START Provided data
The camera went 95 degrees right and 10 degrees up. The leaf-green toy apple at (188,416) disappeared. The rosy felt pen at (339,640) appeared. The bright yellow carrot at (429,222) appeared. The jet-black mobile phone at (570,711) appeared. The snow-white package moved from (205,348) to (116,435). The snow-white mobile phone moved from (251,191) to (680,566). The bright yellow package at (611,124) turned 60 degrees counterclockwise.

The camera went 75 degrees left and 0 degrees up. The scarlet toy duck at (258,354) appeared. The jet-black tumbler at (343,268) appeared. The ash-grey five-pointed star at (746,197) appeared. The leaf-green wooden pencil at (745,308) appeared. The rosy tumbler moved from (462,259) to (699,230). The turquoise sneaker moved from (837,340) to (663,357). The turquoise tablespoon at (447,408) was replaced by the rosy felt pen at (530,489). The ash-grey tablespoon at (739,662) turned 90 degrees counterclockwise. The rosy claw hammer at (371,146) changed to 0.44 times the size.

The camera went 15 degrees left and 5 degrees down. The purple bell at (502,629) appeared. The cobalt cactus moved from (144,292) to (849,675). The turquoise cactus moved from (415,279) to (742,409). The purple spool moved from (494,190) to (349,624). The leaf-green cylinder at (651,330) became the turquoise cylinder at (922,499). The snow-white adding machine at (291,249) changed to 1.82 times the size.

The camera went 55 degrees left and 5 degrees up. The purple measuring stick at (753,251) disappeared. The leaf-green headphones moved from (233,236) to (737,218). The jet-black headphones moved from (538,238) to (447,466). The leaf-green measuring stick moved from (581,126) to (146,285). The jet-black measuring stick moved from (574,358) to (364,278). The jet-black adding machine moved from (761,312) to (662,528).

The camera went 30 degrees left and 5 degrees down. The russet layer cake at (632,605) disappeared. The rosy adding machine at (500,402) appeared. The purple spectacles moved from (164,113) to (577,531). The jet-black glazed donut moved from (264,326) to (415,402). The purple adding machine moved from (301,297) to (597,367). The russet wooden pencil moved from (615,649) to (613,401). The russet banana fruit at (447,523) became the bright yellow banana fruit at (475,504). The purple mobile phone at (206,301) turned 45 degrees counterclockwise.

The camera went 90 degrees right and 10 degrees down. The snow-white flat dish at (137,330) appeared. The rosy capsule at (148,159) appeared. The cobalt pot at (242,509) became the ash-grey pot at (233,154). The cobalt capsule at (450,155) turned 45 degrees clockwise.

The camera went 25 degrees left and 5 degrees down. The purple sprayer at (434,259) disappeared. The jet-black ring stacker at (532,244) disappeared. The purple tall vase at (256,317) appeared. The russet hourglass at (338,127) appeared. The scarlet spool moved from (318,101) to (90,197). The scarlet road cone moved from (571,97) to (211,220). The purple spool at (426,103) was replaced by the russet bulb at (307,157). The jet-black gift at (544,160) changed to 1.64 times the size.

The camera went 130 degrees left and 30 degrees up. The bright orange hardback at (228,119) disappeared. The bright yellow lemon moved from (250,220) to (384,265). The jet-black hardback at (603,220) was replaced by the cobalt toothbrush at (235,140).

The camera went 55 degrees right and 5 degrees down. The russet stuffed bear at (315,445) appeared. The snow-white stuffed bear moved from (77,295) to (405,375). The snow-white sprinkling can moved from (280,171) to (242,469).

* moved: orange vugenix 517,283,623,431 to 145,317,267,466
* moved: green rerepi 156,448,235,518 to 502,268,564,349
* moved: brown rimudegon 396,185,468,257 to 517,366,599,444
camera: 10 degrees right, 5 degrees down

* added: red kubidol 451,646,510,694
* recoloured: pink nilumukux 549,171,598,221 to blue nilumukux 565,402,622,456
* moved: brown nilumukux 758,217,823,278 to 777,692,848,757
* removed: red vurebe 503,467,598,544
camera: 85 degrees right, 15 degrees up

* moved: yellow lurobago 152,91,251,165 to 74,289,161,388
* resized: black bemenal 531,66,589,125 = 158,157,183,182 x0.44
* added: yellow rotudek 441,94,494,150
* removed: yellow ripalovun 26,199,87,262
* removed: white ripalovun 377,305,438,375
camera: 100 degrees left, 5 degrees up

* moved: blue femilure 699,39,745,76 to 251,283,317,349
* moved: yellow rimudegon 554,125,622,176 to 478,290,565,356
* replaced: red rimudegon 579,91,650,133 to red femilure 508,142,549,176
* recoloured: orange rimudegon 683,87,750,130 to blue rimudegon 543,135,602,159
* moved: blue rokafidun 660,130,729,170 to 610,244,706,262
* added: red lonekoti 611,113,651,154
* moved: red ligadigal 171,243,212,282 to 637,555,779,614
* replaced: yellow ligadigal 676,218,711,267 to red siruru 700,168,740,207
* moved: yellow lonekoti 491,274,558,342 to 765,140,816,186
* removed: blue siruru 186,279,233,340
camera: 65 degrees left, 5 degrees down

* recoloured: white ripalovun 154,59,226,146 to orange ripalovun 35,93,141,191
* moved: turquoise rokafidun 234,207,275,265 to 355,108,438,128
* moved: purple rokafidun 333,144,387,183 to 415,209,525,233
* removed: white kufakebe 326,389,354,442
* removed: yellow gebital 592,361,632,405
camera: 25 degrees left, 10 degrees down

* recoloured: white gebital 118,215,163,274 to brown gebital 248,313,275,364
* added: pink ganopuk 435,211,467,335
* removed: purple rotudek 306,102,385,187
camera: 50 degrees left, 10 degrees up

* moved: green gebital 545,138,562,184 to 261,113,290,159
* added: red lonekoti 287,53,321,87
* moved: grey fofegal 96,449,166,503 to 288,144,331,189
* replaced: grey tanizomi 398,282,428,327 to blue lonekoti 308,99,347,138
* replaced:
END Provided data
Exactly as given, please retype all the entries.

## Exercise solution:
The camera went 95 degrees right and 10 degrees up. The leaf-green toy apple at (188,416) disappeared. The rosy felt pen at (339,640) appeared. The bright yellow carrot at (429,222) appeared. The jet-black mobile phone at (570,711) appeared. The snow-white package moved from (205,348) to (116,435). The snow-white mobile phone moved from (251,191) to (680,566). The bright yellow package at (611,124) turned 60 degrees counterclockwise.

The camera went 75 degrees left and 0 degrees up. The scarlet toy duck at (258,354) appeared. The jet-black tumbler at (343,268) appeared. The ash-grey five-pointed star at (746,197) appeared. The leaf-green wooden pencil at (745,308) appeared. The rosy tumbler moved from (462,259) to (699,230). The turquoise sneaker moved from (837,340) to (663,357). The turquoise tablespoon at (447,408) was replaced by the rosy felt pen at (530,489). The ash-grey tablespoon at (739,662) turned 90 degrees counterclockwise. The rosy claw hammer at (371,146) changed to 0.44 times the size.

The camera went 15 degrees left and 5 degrees down. The purple bell at (502,629) appeared. The cobalt cactus moved from (144,292) to (849,675). The turquoise cactus moved from (415,279) to (742,409). The purple spool moved from (494,190) to (349,624). The leaf-green cylinder at (651,330) became the turquoise cylinder at (922,499). The snow-white adding machine at (291,249) changed to 1.82 times the size.

The camera went 55 degrees left and 5 degrees up. The purple measuring stick at (753,251) disappeared. The leaf-green headphones moved from (233,236) to (737,218). The jet-black headphones moved from (538,238) to (447,466). The leaf-green measuring stick moved from (581,126) to (146,285). The jet-black measuring stick moved from (574,358) to (364,278). The jet-black adding machine moved from (761,312) to (662,528).

The camera went 30 degrees left and 5 degrees down. The russet layer cake at (632,605) disappeared. The rosy adding machine at (500,402) appeared. The purple spectacles moved from (164,113) to (577,531). The jet-black glazed donut moved from (264,326) to (415,402). The purple adding machine moved from (301,297) to (597,367). The russet wooden pencil moved from (615,649) to (613,401). The russet banana fruit at (447,523) became the bright yellow banana fruit at (475,504). The purple mobile phone at (206,301) turned 45 degrees counterclockwise.

The camera went 90 degrees right and 10 degrees down. The snow-white flat dish at (137,330) appeared. The rosy capsule at (148,159) appeared. The cobalt pot at (242,509) became the ash-grey pot at (233,154). The cobalt capsule at (450,155) turned 45 degrees clockwise.

The camera went 25 degrees left and 5 degrees down. The purple sprayer at (434,259) disappeared. The jet-black ring stacker at (532,244) disappeared. The purple tall vase at (256,317) appeared. The russet hourglass at (338,127) appeared. The scarlet spool moved from (318,101) to (90,197). The scarlet road cone moved from (571,97) to (211,220). The purple spool at (426,103) was replaced by the russet bulb at (307,157). The jet-black gift at (544,160) changed to 1.64 times the size.

The camera went 130 degrees left and 30 degrees up. The bright orange hardback at (228,119) disappeared. The bright yellow lemon moved from (250,220) to (384,265). The jet-black hardback at (603,220) was replaced by the cobalt toothbrush at (235,140).

The camera went 55 degrees right and 5 degrees down. The russet stuffed bear at (315,445) appeared. The snow-white stuffed bear moved from (77,295) to (405,375). The snow-white sprinkling can moved from (280,171) to (242,469).

* moved: orange vugenix 517,283,623,431 to 145,317,267,466
* moved: green rerepi 156,448,235,518 to 502,268,564,349
* moved: brown rimudegon 396,185,468,257 to 517,366,599,444
camera: 10 degrees right, 5 degrees down

* added: red kubidol 451,646,510,694
* recoloured: pink nilumukux 549,171,598,221 to blue nilumukux 565,402,622,456
* moved: brown nilumukux 758,217,823,278 to 777,692,848,757
* removed: red vurebe 503,467,598,544
camera: 85 degrees right, 15 degrees up

* moved: yellow lurobago 152,91,251,165 to 74,289,161,388
* resized: black bemenal 531,66,589,125 = 158,157,183,182 x0.44
* added: yellow rotudek 441,94,494,150
* removed: yellow ripalovun 26,199,87,262
* removed: white ripalovun 377,305,438,375
camera: 100 degrees left, 5 degrees up

* moved: blue femilure 699,39,745,76 to 251,283,317,349
* moved: yellow rimudegon 554,125,622,176 to 478,290,565,356
* replaced: red rimudegon 579,91,650,133 to red femilure 508,142,549,176
* recoloured: orange rimudegon 683,87,750,130 to blue rimudegon 543,135,602,159
* moved: blue rokafidun 660,130,729,170 to 610,244,706,262
* added: red lonekoti 611,113,651,154
* moved: red ligadigal 171,243,212,282 to 637,555,779,614
* replaced: yellow ligadigal 676,218,711,267 to red siruru 700,168,740,207
* moved: yellow lonekoti 491,274,558,342 to 765,140,816,186
* removed: blue siruru 186,279,233,340
camera: 65 degrees left, 5 degrees down

* recoloured: white ripalovun 154,59,226,146 to orange ripalovun 35,93,141,191
* moved: turquoise rokafidun 234,207,275,265 to 355,108,438,128
* moved: purple rokafidun 333,144,387,183 to 415,209,525,233
* removed: white kufakebe 326,389,354,442
* removed: yellow gebital 592,361,632,405
camera: 25 degrees left, 10 degrees down

* recoloured: white gebital 118,215,163,274 to brown gebital 248,313,275,364
* added: pink ganopuk 435,211,467,335
* removed: purple rotudek 306,102,385,187
camera: 50 degrees left, 10 degrees up

* moved: green gebital 545,138,562,184 to 261,113,290,159
* added: red lonekoti 287,53,321,87
* moved: grey fofegal 96,449,166,503 to 288,144,331,189
* replaced: grey tanizomi 398,282,428,327 to blue lonekoti 308,99,347,138
* replaced:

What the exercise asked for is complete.